Exercise data:
----
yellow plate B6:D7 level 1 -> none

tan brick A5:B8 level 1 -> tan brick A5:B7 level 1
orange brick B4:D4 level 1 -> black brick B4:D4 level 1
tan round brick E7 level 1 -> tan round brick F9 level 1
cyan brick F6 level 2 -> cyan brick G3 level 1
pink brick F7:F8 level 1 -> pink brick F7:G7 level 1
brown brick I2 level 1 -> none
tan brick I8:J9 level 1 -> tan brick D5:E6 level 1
----
Task instructions: In the entries above, which lines hold the string "none"? Report all of them.

Response for this exercise:
yellow plate B6:D7 level 1 -> none
brown brick I2 level 1 -> none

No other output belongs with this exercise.